# Exercise instructions
A verbatim copy of the data is wanted, minus any picture in it.

◇ ◇ ◇ ◇ ◇

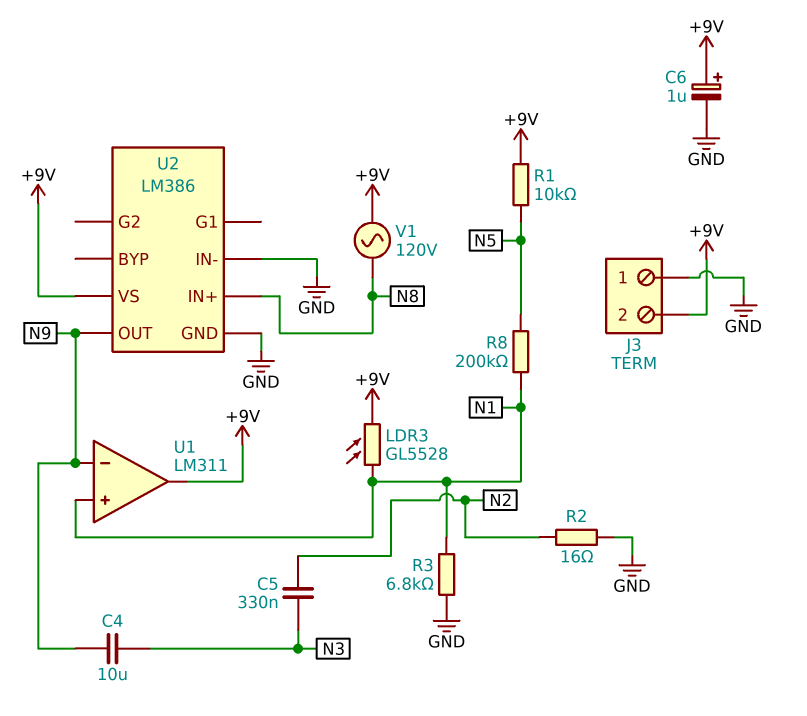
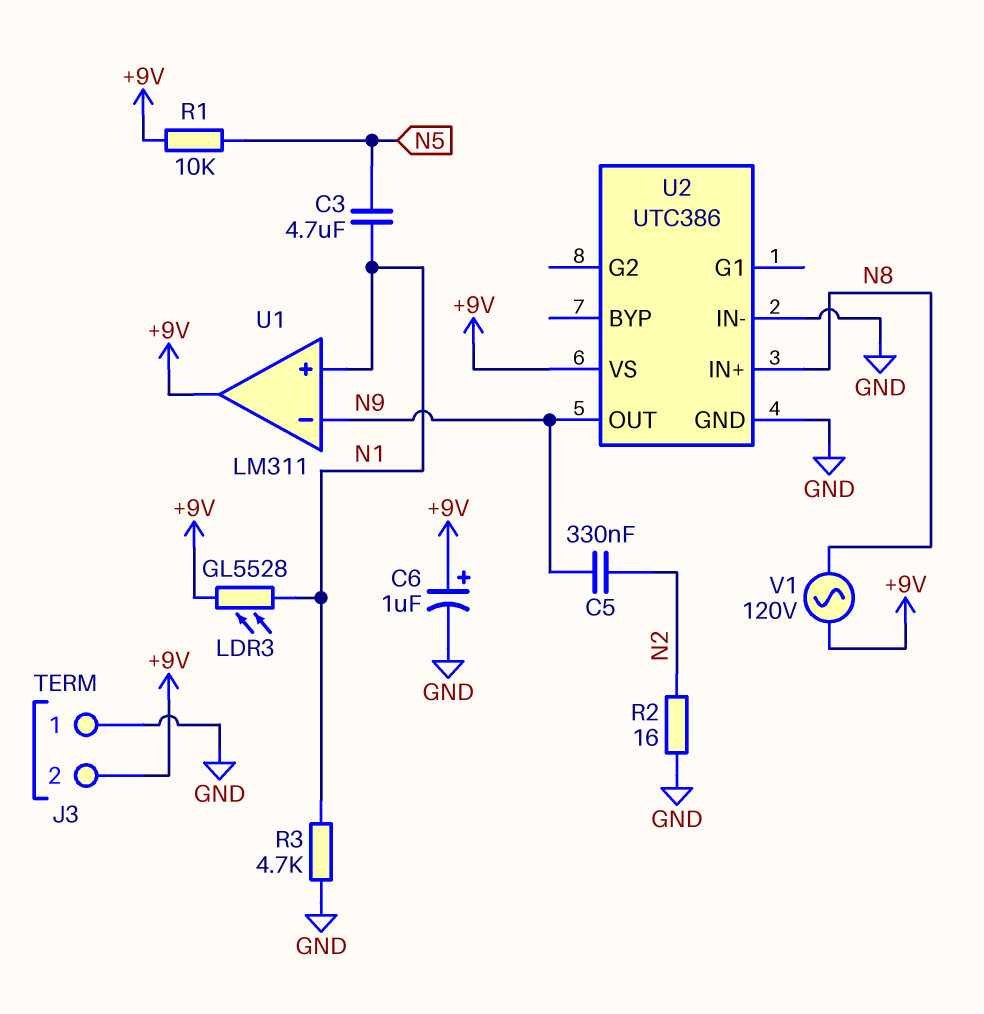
C3: none -> 4.7uF (N1, N5)
C4: 10uF (N3, N9) -> none
C5: 330nF (N2, N3) -> 330nF (N2, N9)
R3: 6.8k (GND, N1) -> 4.7k (GND, N1)
R8: 200k (N1, N5) -> none
U2: LM386 -> UTC386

◇ ◇ ◇ ◇ ◇

# Result
C3: none -> 4.7uF (N1, N5)
C4: 10uF (N3, N9) -> none
C5: 330nF (N2, N3) -> 330nF (N2, N9)
R3: 6.8k (GND, N1) -> 4.7k (GND, N1)
R8: 200k (N1, N5) -> none
U2: LM386 -> UTC386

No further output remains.